◆ **Task details**: In the records below, begin at the line that has "(557, 462) = (170, 470): brown" and stop after the line that has "(691, 384) = (154, 650): blue"; quote those lines verbatim and nothing more.

Top of Given information

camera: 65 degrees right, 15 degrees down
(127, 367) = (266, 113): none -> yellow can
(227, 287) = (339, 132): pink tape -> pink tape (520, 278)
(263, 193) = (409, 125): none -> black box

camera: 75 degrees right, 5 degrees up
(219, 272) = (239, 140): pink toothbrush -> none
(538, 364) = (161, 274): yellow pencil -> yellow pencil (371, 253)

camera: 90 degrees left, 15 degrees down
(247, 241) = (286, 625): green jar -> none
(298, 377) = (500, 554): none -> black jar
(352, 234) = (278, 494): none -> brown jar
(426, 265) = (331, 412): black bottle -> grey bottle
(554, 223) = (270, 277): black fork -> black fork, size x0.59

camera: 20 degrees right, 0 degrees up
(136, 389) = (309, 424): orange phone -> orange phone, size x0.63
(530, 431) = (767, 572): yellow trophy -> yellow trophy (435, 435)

Bottom of Given information
Top of Given information

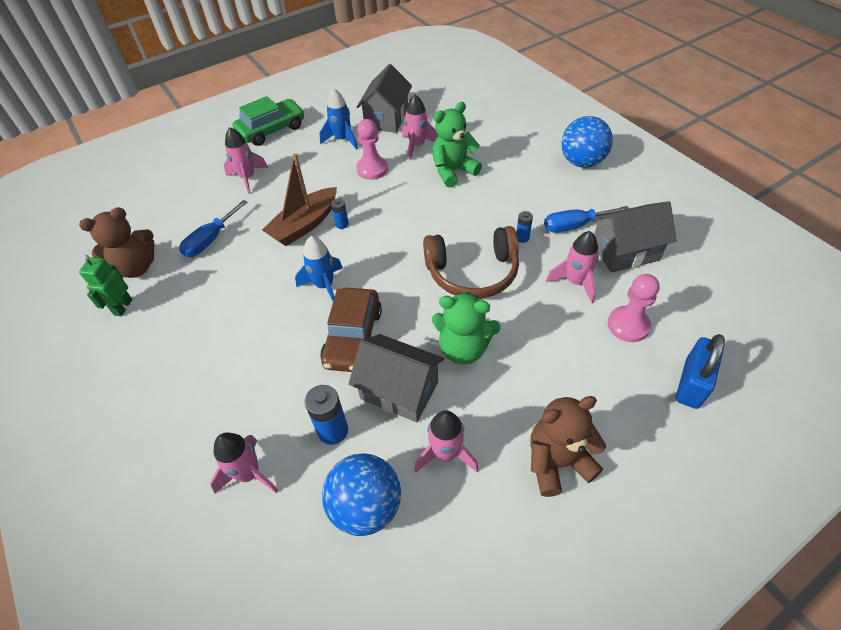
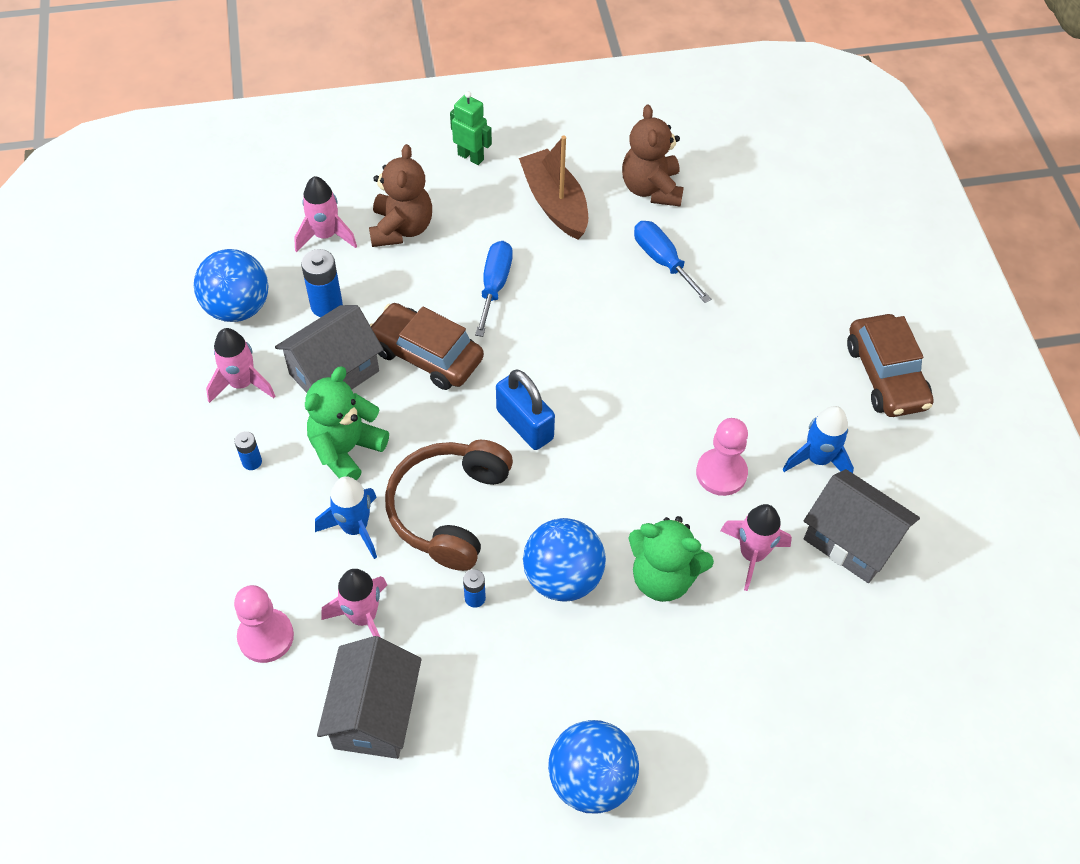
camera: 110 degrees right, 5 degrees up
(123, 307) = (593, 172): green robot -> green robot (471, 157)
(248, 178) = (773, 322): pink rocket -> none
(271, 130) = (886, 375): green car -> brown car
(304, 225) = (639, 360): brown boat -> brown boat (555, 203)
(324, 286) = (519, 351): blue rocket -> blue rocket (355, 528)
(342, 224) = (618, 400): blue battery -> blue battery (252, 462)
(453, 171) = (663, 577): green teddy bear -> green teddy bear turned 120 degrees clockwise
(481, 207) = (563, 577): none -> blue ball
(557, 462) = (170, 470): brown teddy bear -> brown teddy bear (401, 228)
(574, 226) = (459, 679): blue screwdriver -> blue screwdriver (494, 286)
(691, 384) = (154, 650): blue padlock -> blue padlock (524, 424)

Bottom of Given information

◆ **Written answer**:
(557, 462) = (170, 470): brown teddy bear -> brown teddy bear (401, 228)
(574, 226) = (459, 679): blue screwdriver -> blue screwdriver (494, 286)
(691, 384) = (154, 650): blue padlock -> blue padlock (524, 424)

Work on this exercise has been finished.